▶ **WHAT THIS TASK INVOLVES**
Reproduce all entries below verbatim. Skip the pictures.

◆ ◆ ◆

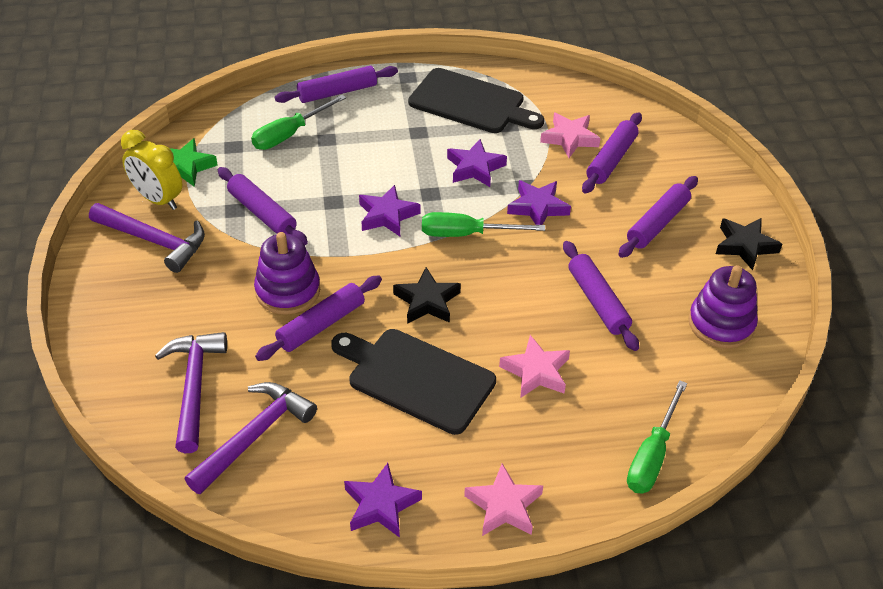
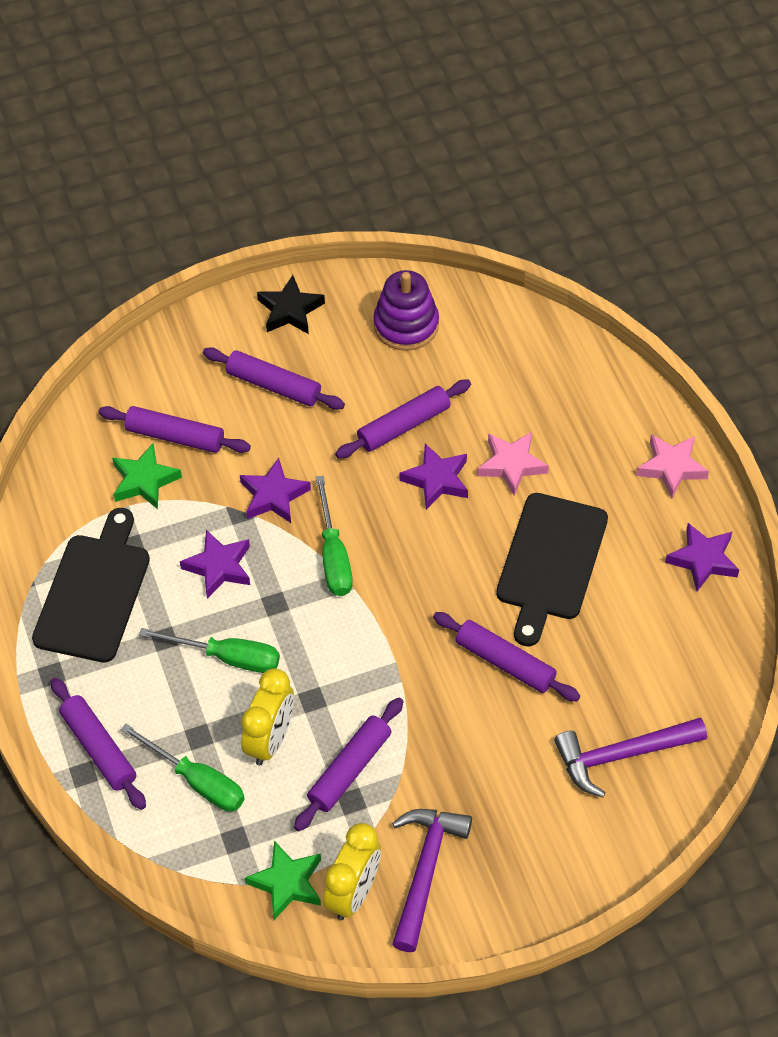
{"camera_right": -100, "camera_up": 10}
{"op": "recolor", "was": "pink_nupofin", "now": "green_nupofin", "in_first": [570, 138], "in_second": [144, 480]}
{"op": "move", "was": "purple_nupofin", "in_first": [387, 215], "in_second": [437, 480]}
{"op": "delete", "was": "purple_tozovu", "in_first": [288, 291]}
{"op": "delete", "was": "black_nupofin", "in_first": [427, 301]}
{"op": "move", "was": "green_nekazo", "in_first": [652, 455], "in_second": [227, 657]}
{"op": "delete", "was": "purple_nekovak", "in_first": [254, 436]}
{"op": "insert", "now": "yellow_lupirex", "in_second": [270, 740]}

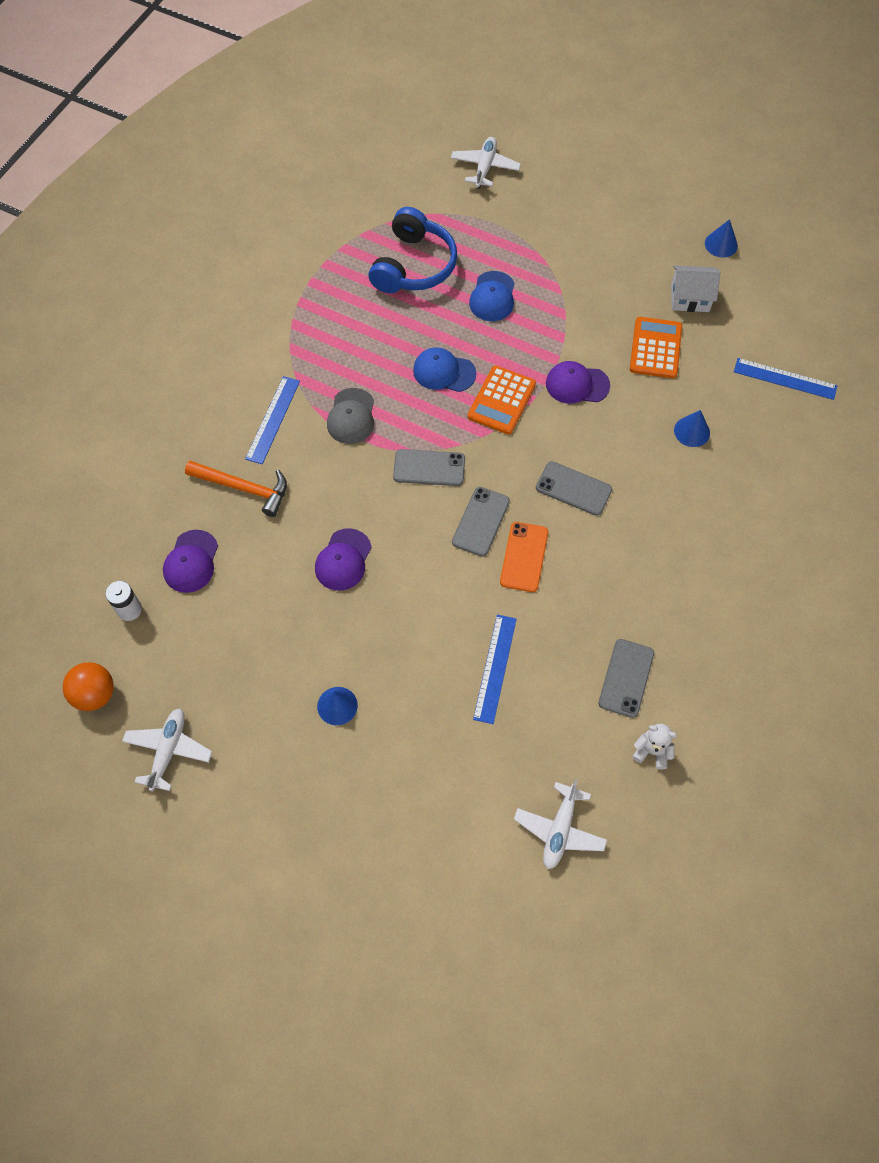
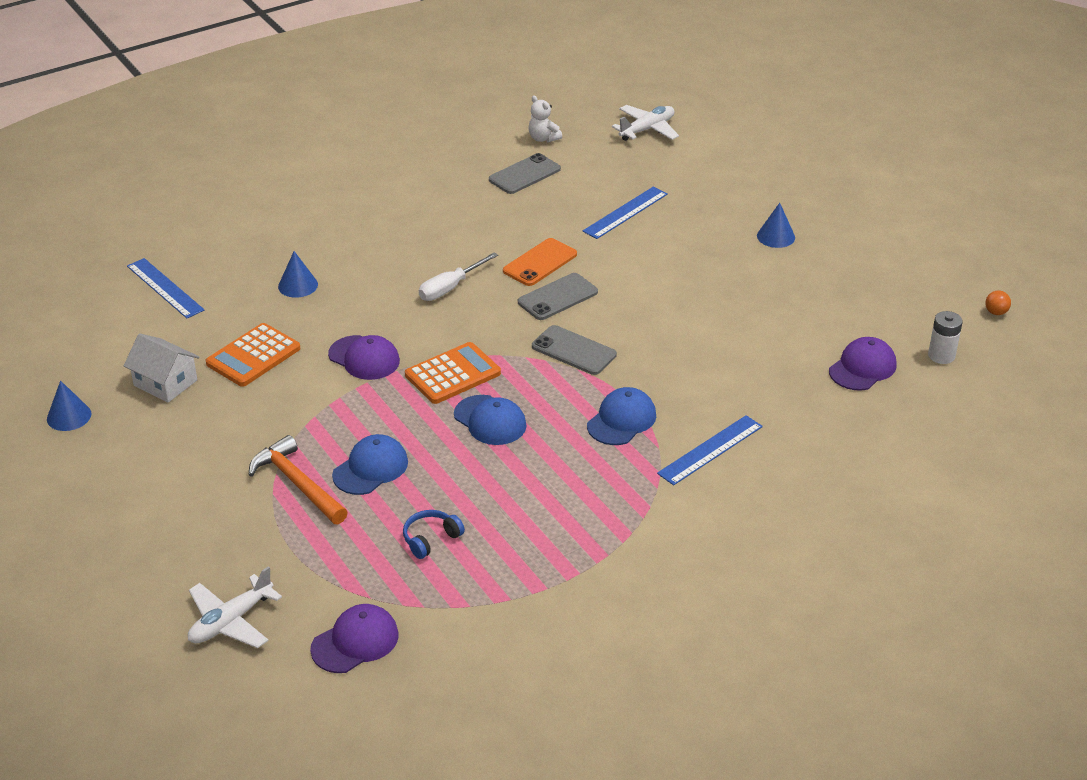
{"camera_right": -150, "camera_up": -25}
{"op": "resize", "was": "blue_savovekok", "in_first": [414, 266], "in_second": [430, 539], "ratio": 0.45}
{"op": "recolor", "was": "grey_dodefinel", "now": "blue_dodefinel", "in_first": [351, 416], "in_second": [621, 420]}
{"op": "move", "was": "orange_nekovak", "in_first": [244, 488], "in_second": [297, 483]}
{"op": "replace", "was": "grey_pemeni", "now": "white_nekazo", "in_first": [573, 488], "in_second": [450, 288]}
{"op": "move", "was": "purple_dodefinel", "in_first": [343, 560], "in_second": [355, 642]}
{"op": "resize", "was": "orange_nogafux", "in_first": [95, 694], "in_second": [996, 312], "ratio": 0.51}
{"op": "delete", "was": "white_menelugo", "in_first": [168, 751]}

◆ ◆ ◆

▶ **RESULT FOR THIS EXERCISE**
{"camera_right": -100, "camera_up": 10}
{"op": "recolor", "was": "pink_nupofin", "now": "green_nupofin", "in_first": [570, 138], "in_second": [144, 480]}
{"op": "move", "was": "purple_nupofin", "in_first": [387, 215], "in_second": [437, 480]}
{"op": "delete", "was": "purple_tozovu", "in_first": [288, 291]}
{"op": "delete", "was": "black_nupofin", "in_first": [427, 301]}
{"op": "move", "was": "green_nekazo", "in_first": [652, 455], "in_second": [227, 657]}
{"op": "delete", "was": "purple_nekovak", "in_first": [254, 436]}
{"op": "insert", "now": "yellow_lupirex", "in_second": [270, 740]}

{"camera_right": -150, "camera_up": -25}
{"op": "resize", "was": "blue_savovekok", "in_first": [414, 266], "in_second": [430, 539], "ratio": 0.45}
{"op": "recolor", "was": "grey_dodefinel", "now": "blue_dodefinel", "in_first": [351, 416], "in_second": [621, 420]}
{"op": "move", "was": "orange_nekovak", "in_first": [244, 488], "in_second": [297, 483]}
{"op": "replace", "was": "grey_pemeni", "now": "white_nekazo", "in_first": [573, 488], "in_second": [450, 288]}
{"op": "move", "was": "purple_dodefinel", "in_first": [343, 560], "in_second": [355, 642]}
{"op": "resize", "was": "orange_nogafux", "in_first": [95, 694], "in_second": [996, 312], "ratio": 0.51}
{"op": "delete", "was": "white_menelugo", "in_first": [168, 751]}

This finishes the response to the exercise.